**Exercise requirements**:
Each record must be output exactly and in full.

**Data records**:
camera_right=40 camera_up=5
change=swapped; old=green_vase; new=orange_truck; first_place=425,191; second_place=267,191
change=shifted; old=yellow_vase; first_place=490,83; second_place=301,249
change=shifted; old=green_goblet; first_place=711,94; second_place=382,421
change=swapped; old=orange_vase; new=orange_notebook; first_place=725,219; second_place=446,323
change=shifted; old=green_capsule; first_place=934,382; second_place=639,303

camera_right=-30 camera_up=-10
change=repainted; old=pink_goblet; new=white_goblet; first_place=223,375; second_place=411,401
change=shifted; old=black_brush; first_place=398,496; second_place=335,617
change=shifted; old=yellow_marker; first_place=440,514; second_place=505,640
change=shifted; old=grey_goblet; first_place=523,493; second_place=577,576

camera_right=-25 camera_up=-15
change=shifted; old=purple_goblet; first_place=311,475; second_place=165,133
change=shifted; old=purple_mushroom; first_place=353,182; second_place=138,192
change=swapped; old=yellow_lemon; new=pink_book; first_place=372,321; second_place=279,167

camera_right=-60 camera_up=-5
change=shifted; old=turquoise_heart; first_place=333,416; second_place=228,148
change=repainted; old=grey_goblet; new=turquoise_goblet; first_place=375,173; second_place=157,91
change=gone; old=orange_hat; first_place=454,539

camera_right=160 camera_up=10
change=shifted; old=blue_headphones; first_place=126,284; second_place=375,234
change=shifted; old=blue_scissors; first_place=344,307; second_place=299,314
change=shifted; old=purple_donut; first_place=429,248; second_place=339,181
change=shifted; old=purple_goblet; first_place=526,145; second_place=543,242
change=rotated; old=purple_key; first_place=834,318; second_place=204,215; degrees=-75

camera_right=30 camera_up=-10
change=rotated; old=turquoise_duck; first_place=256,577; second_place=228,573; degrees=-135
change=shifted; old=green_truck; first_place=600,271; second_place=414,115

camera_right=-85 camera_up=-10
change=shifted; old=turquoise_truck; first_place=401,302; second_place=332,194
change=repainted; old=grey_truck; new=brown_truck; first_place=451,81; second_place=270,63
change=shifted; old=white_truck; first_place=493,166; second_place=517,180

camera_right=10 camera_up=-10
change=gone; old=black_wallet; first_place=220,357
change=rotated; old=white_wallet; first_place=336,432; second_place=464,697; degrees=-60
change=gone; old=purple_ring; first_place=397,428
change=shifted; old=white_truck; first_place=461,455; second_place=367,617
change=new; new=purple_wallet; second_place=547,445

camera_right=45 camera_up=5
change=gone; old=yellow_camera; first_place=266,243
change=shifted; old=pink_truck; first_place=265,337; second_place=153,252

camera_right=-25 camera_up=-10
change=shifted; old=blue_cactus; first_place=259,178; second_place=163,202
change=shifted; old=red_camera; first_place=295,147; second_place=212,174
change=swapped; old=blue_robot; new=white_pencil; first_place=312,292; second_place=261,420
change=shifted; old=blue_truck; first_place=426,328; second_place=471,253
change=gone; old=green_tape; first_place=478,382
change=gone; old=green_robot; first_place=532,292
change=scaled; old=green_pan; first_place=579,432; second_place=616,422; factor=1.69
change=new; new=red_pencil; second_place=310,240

**Task result**:
camera_right=40 camera_up=5
change=swapped; old=green_vase; new=orange_truck; first_place=425,191; second_place=267,191
change=shifted; old=yellow_vase; first_place=490,83; second_place=301,249
change=shifted; old=green_goblet; first_place=711,94; second_place=382,421
change=swapped; old=orange_vase; new=orange_notebook; first_place=725,219; second_place=446,323
change=shifted; old=green_capsule; first_place=934,382; second_place=639,303

camera_right=-30 camera_up=-10
change=repainted; old=pink_goblet; new=white_goblet; first_place=223,375; second_place=411,401
change=shifted; old=black_brush; first_place=398,496; second_place=335,617
change=shifted; old=yellow_marker; first_place=440,514; second_place=505,640
change=shifted; old=grey_goblet; first_place=523,493; second_place=577,576

camera_right=-25 camera_up=-15
change=shifted; old=purple_goblet; first_place=311,475; second_place=165,133
change=shifted; old=purple_mushroom; first_place=353,182; second_place=138,192
change=swapped; old=yellow_lemon; new=pink_book; first_place=372,321; second_place=279,167

camera_right=-60 camera_up=-5
change=shifted; old=turquoise_heart; first_place=333,416; second_place=228,148
change=repainted; old=grey_goblet; new=turquoise_goblet; first_place=375,173; second_place=157,91
change=gone; old=orange_hat; first_place=454,539

camera_right=160 camera_up=10
change=shifted; old=blue_headphones; first_place=126,284; second_place=375,234
change=shifted; old=blue_scissors; first_place=344,307; second_place=299,314
change=shifted; old=purple_donut; first_place=429,248; second_place=339,181
change=shifted; old=purple_goblet; first_place=526,145; second_place=543,242
change=rotated; old=purple_key; first_place=834,318; second_place=204,215; degrees=-75

camera_right=30 camera_up=-10
change=rotated; old=turquoise_duck; first_place=256,577; second_place=228,573; degrees=-135
change=shifted; old=green_truck; first_place=600,271; second_place=414,115

camera_right=-85 camera_up=-10
change=shifted; old=turquoise_truck; first_place=401,302; second_place=332,194
change=repainted; old=grey_truck; new=brown_truck; first_place=451,81; second_place=270,63
change=shifted; old=white_truck; first_place=493,166; second_place=517,180

camera_right=10 camera_up=-10
change=gone; old=black_wallet; first_place=220,357
change=rotated; old=white_wallet; first_place=336,432; second_place=464,697; degrees=-60
change=gone; old=purple_ring; first_place=397,428
change=shifted; old=white_truck; first_place=461,455; second_place=367,617
change=new; new=purple_wallet; second_place=547,445

camera_right=45 camera_up=5
change=gone; old=yellow_camera; first_place=266,243
change=shifted; old=pink_truck; first_place=265,337; second_place=153,252

camera_right=-25 camera_up=-10
change=shifted; old=blue_cactus; first_place=259,178; second_place=163,202
change=shifted; old=red_camera; first_place=295,147; second_place=212,174
change=swapped; old=blue_robot; new=white_pencil; first_place=312,292; second_place=261,420
change=shifted; old=blue_truck; first_place=426,328; second_place=471,253
change=gone; old=green_tape; first_place=478,382
change=gone; old=green_robot; first_place=532,292
change=scaled; old=green_pan; first_place=579,432; second_place=616,422; factor=1.69
change=new; new=red_pencil; second_place=310,240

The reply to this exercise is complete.